* _Assigned task_
Please repeat the whole listing exactly, but leave out any picture it holds.

* _Data supplied_
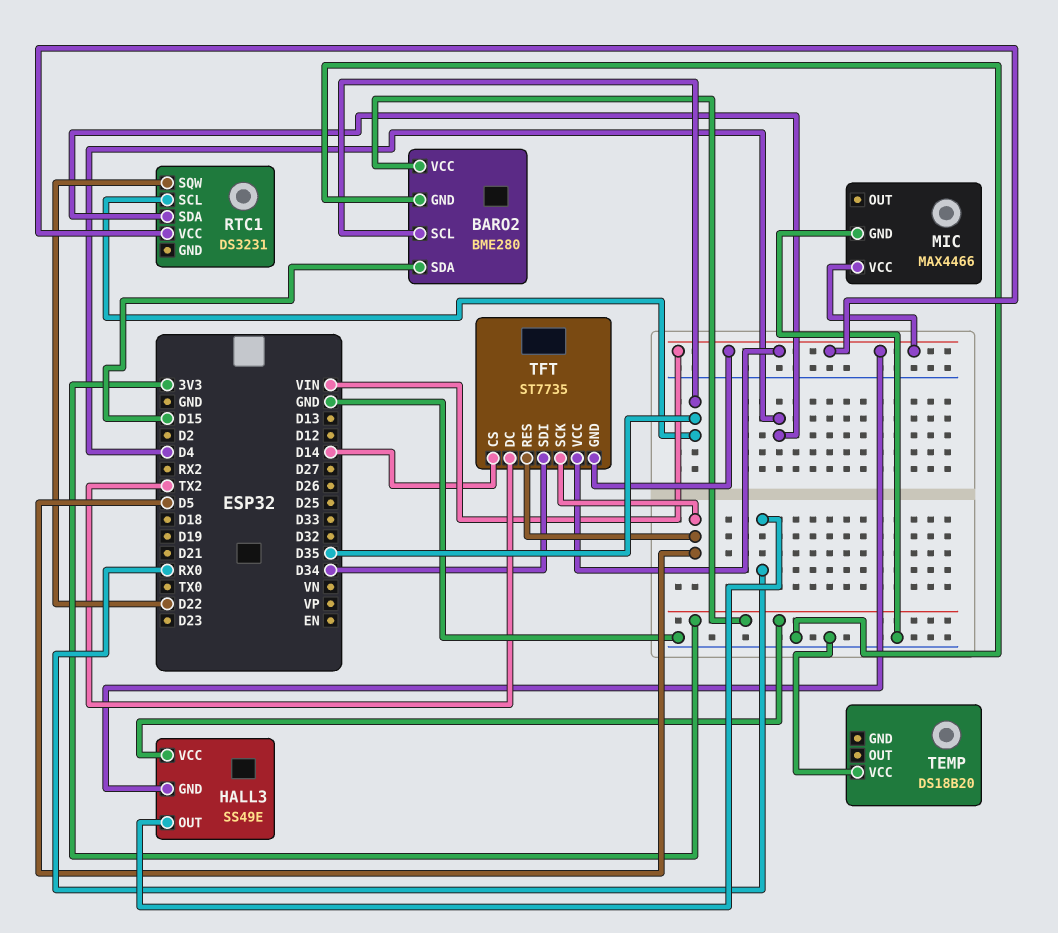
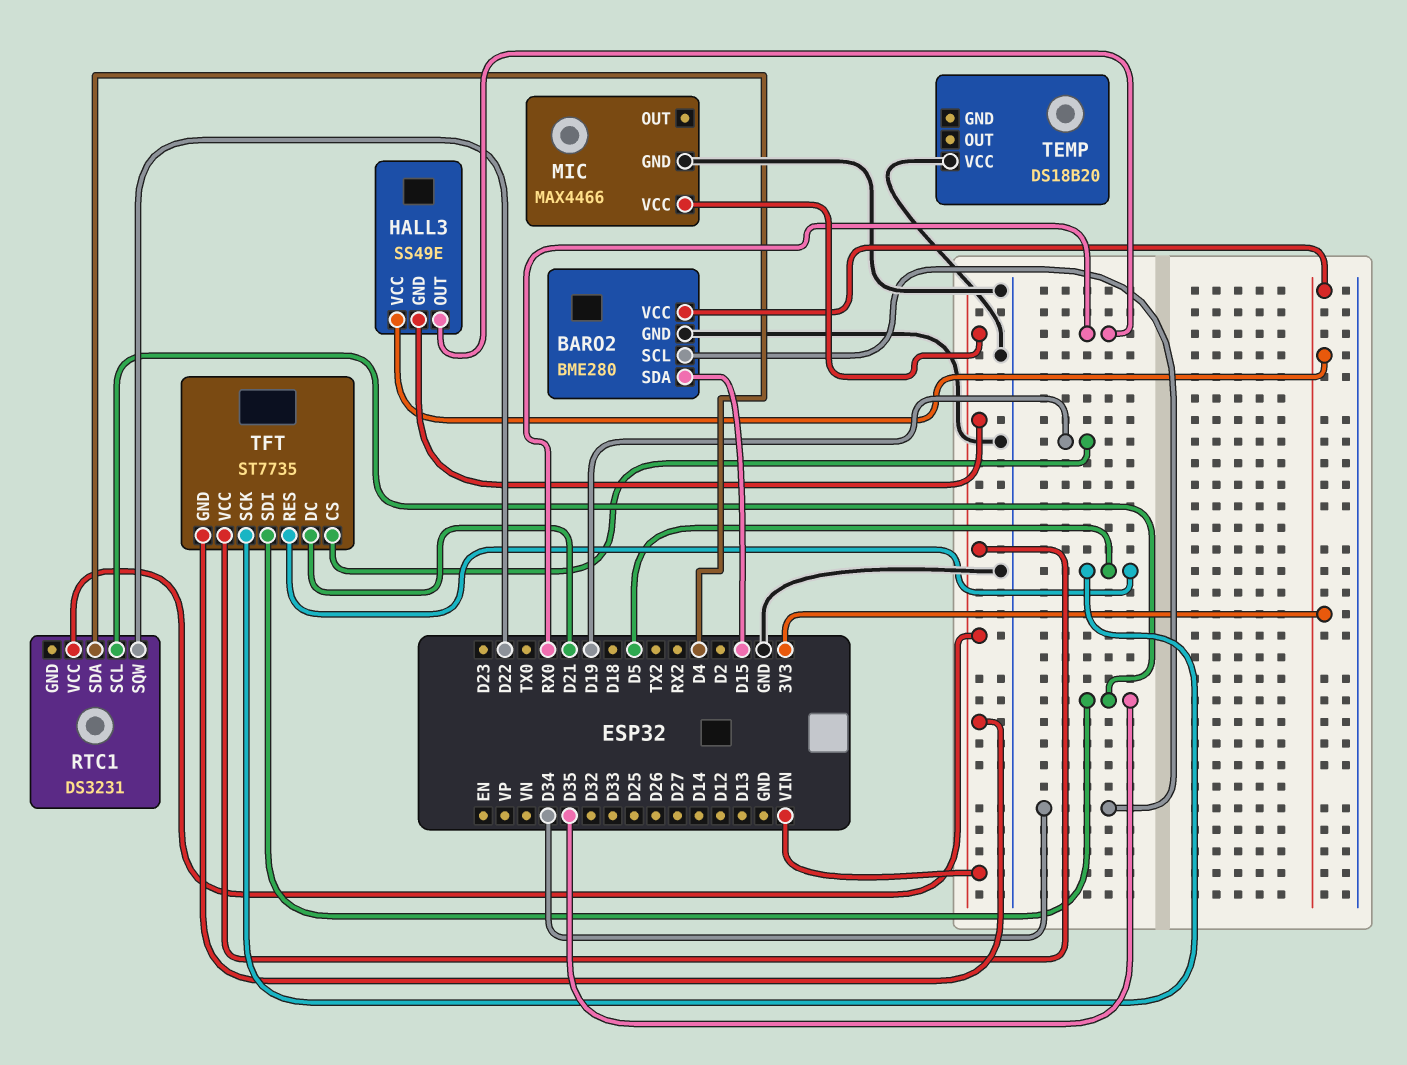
BARO2 pin SCL: D35 -> D34
TFT pin CS: D14 -> D19
TFT pin DC: TX2 -> D21
TFT pin SDI: D34 -> D35

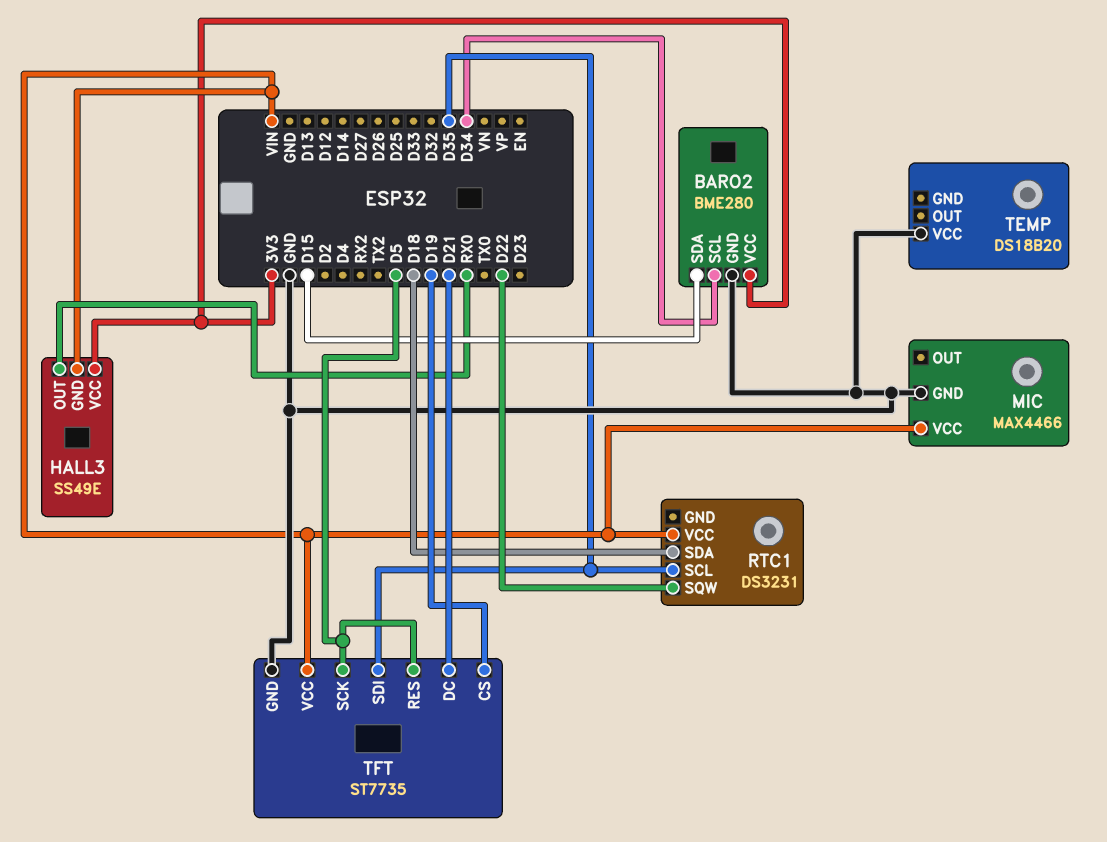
RTC1 pin SDA: D4 -> D18
TFT pin GND: VIN -> GND

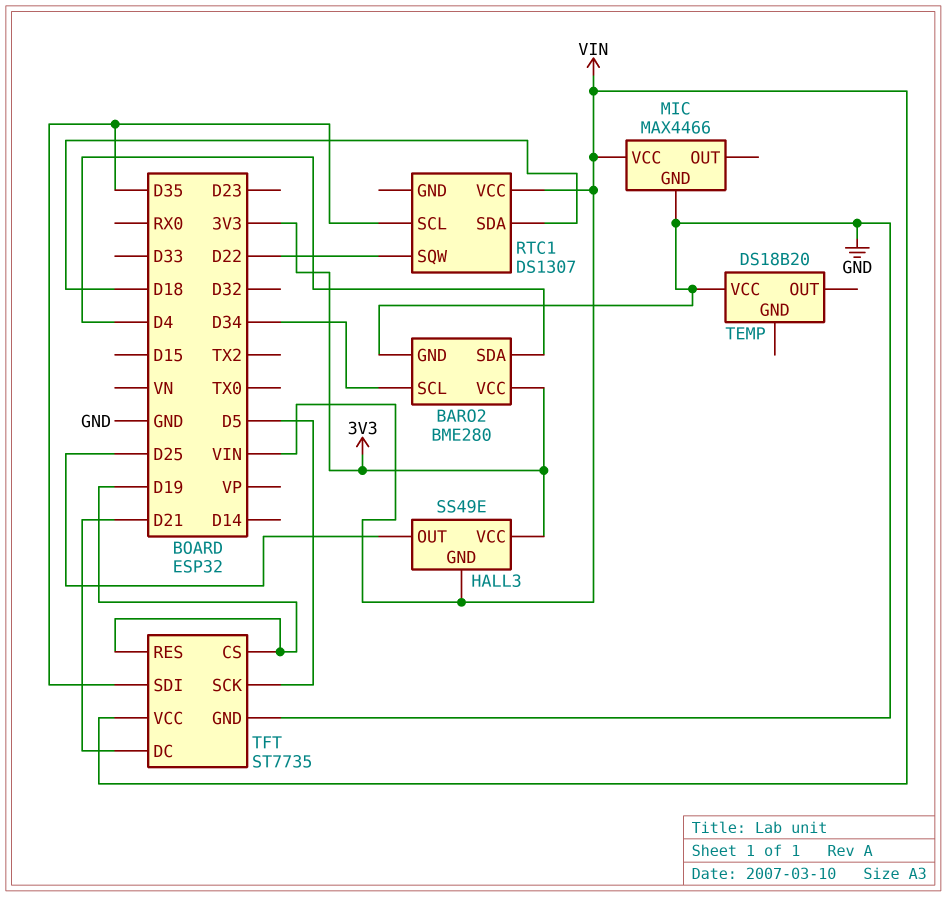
BARO2 pin SDA: D15 -> D4
HALL3 pin OUT: RX0 -> D25
RTC1: DS3231 -> DS1307
TFT pin RES: D5 -> D19

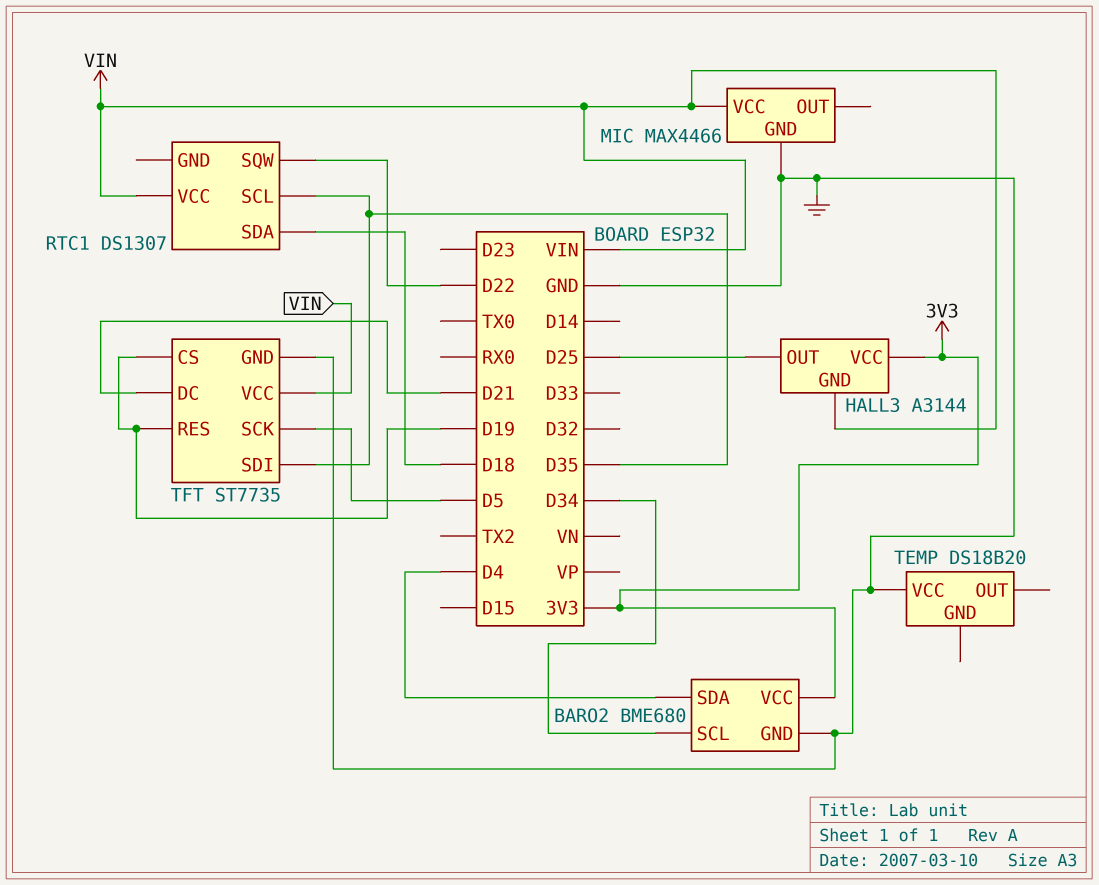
BARO2: BME280 -> BME680
HALL3: SS49E -> A3144

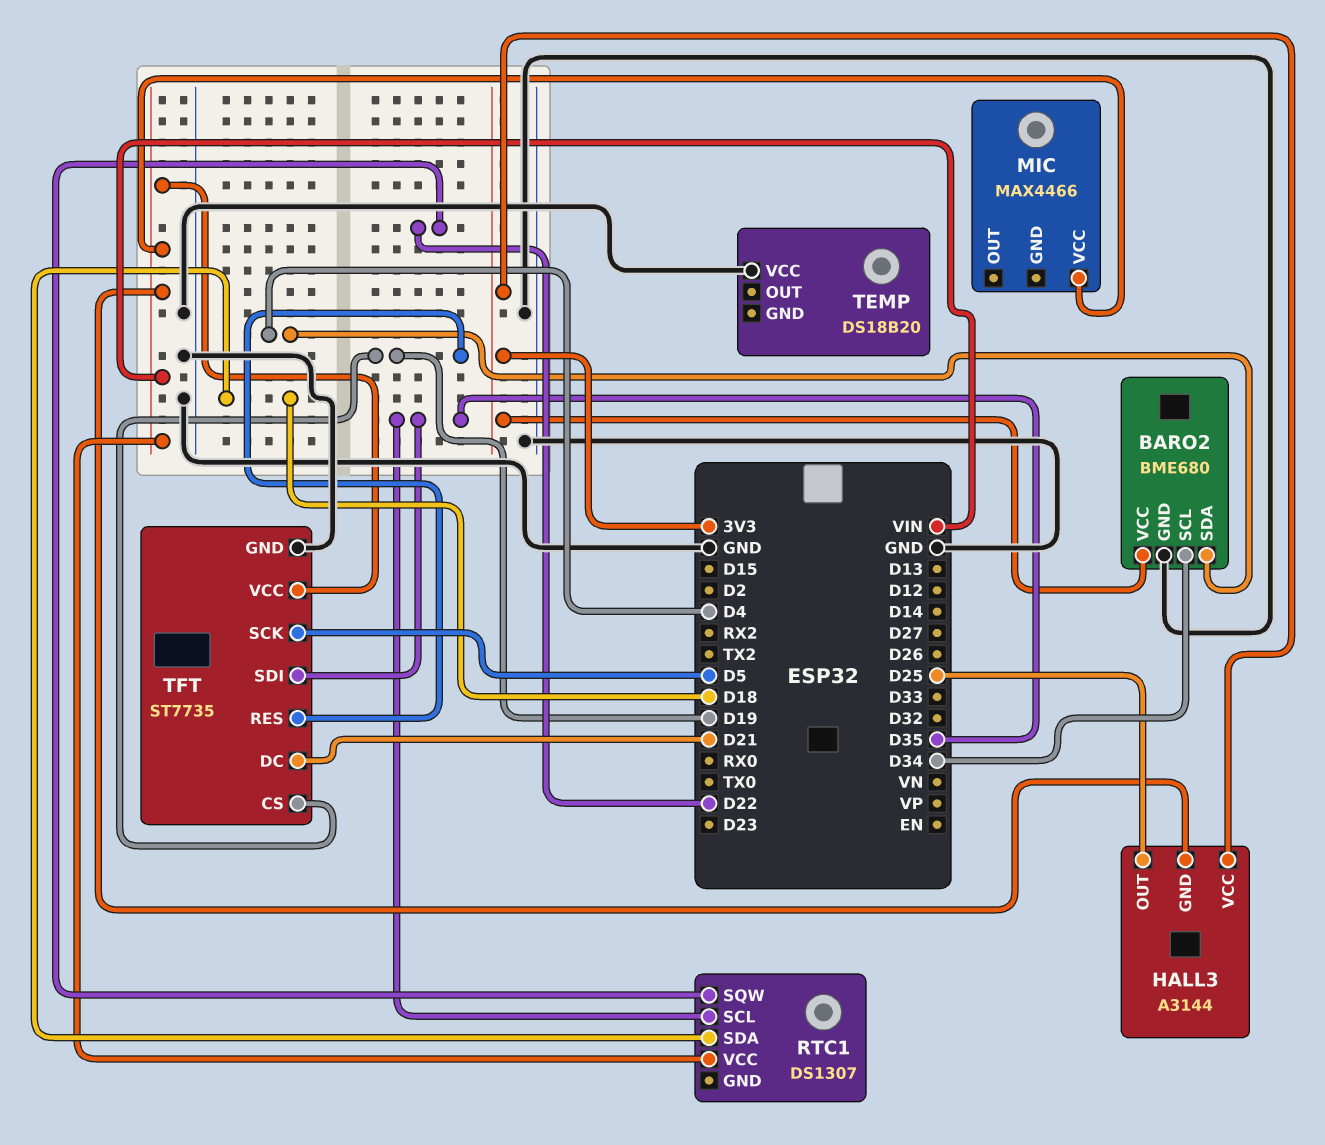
MIC pin GND: GND -> none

* _Response below_
BARO2 pin SCL: D35 -> D34
TFT pin CS: D14 -> D19
TFT pin DC: TX2 -> D21
TFT pin SDI: D34 -> D35

RTC1 pin SDA: D4 -> D18
TFT pin GND: VIN -> GND

BARO2 pin SDA: D15 -> D4
HALL3 pin OUT: RX0 -> D25
RTC1: DS3231 -> DS1307
TFT pin RES: D5 -> D19

BARO2: BME280 -> BME680
HALL3: SS49E -> A3144

MIC pin GND: GND -> none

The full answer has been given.